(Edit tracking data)
###
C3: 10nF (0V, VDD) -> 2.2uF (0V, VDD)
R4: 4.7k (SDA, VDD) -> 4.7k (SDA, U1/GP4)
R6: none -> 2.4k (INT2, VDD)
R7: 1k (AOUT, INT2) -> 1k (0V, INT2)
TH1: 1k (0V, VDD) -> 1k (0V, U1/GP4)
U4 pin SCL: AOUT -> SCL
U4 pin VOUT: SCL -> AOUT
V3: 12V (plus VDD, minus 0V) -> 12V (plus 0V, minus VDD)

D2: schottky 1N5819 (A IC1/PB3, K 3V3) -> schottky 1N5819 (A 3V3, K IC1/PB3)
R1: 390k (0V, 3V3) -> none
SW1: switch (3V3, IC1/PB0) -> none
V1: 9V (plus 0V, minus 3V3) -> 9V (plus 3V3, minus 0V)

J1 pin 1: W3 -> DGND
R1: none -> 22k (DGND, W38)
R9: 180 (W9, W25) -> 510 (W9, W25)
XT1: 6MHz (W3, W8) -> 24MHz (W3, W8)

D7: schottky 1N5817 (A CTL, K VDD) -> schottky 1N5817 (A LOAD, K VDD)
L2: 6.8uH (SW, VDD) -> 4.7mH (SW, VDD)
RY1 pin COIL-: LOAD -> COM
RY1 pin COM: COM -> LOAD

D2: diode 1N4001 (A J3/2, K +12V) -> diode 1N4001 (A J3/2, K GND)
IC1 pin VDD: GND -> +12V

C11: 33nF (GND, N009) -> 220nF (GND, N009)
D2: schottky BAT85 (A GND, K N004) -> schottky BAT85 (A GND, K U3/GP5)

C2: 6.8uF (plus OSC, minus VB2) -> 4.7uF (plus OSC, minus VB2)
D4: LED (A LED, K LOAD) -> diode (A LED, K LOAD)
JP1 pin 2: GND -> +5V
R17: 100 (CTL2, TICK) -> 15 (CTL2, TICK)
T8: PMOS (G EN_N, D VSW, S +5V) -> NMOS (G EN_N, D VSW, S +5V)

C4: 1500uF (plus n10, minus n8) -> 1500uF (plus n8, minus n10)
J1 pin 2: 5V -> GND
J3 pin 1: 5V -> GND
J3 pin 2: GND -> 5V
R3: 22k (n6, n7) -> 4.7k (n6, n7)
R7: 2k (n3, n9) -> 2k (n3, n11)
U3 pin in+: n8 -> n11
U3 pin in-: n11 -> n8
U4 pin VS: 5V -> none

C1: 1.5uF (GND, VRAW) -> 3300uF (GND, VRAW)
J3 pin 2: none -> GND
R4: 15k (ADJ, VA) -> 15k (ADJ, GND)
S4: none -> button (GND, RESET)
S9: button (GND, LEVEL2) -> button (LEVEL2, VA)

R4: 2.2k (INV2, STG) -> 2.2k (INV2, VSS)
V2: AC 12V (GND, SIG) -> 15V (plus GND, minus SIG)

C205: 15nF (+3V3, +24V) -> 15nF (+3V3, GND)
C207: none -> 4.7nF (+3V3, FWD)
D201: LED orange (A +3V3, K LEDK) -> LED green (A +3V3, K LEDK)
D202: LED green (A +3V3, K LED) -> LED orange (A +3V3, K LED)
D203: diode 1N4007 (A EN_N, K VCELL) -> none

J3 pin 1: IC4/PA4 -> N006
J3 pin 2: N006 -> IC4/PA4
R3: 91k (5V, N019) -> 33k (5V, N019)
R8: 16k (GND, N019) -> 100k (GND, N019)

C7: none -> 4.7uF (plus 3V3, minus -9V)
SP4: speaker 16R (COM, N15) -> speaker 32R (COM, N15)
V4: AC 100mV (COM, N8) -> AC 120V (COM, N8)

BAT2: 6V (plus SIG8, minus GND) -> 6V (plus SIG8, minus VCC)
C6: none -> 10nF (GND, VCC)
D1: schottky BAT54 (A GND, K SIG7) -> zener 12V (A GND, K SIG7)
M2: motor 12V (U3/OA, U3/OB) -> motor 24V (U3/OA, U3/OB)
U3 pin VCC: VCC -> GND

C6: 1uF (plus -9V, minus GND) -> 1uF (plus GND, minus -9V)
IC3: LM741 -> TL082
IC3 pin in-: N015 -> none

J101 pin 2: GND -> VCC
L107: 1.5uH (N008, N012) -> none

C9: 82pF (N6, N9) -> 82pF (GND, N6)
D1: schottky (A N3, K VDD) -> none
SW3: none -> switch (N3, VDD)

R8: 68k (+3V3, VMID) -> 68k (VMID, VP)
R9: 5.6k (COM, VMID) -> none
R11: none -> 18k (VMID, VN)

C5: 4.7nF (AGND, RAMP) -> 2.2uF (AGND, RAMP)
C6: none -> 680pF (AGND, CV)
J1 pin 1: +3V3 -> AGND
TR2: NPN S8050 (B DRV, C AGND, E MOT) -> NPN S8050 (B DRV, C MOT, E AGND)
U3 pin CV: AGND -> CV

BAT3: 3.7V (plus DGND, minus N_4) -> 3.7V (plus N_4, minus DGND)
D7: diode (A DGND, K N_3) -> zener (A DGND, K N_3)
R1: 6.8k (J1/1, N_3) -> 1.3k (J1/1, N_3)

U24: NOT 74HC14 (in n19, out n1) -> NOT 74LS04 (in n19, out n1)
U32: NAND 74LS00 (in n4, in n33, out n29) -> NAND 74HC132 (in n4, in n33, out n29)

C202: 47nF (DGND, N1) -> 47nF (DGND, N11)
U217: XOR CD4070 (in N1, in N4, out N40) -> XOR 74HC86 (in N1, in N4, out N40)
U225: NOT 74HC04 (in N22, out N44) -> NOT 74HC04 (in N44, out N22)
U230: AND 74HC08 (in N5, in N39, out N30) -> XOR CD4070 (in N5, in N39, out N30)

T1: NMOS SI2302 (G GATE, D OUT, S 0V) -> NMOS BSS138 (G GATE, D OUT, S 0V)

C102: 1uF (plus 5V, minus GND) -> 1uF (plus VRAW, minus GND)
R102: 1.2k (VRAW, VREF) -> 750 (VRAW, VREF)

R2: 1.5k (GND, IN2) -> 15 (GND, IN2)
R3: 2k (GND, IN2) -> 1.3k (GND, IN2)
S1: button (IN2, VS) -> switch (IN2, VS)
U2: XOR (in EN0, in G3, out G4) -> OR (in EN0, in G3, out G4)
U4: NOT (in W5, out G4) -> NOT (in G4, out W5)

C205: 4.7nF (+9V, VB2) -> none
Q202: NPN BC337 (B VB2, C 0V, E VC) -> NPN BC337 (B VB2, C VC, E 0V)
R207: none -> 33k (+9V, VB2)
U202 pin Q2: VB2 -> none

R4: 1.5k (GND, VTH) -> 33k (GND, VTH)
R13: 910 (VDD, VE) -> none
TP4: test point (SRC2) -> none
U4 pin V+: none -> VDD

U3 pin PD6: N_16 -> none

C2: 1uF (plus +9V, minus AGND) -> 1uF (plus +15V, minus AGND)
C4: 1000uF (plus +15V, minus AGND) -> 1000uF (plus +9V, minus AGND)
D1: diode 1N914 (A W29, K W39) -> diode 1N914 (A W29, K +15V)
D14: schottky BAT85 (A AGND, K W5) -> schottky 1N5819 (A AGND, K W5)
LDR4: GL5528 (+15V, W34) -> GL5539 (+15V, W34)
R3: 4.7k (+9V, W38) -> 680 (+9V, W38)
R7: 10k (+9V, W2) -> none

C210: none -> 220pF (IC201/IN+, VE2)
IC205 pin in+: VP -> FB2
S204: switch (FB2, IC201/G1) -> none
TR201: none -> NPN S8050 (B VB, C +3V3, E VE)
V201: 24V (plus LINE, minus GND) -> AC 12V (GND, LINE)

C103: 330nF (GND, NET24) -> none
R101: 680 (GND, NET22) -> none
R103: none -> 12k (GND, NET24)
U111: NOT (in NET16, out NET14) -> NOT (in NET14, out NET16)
###
Take the records above and return, word for word, only the lines that fall from the line with "Q202: NPN BC337" to the line with "TR201: none -> NPN S8050 (B VB, C +3V3, E VE)", both of them included.

Q202: NPN BC337 (B VB2, C 0V, E VC) -> NPN BC337 (B VB2, C VC, E 0V)
R207: none -> 33k (+9V, VB2)
U202 pin Q2: VB2 -> none

R4: 1.5k (GND, VTH) -> 33k (GND, VTH)
R13: 910 (VDD, VE) -> none
TP4: test point (SRC2) -> none
U4 pin V+: none -> VDD

U3 pin PD6: N_16 -> none

C2: 1uF (plus +9V, minus AGND) -> 1uF (plus +15V, minus AGND)
C4: 1000uF (plus +15V, minus AGND) -> 1000uF (plus +9V, minus AGND)
D1: diode 1N914 (A W29, K W39) -> diode 1N914 (A W29, K +15V)
D14: schottky BAT85 (A AGND, K W5) -> schottky 1N5819 (A AGND, K W5)
LDR4: GL5528 (+15V, W34) -> GL5539 (+15V, W34)
R3: 4.7k (+9V, W38) -> 680 (+9V, W38)
R7: 10k (+9V, W2) -> none

C210: none -> 220pF (IC201/IN+, VE2)
IC205 pin in+: VP -> FB2
S204: switch (FB2, IC201/G1) -> none
TR201: none -> NPN S8050 (B VB, C +3V3, E VE)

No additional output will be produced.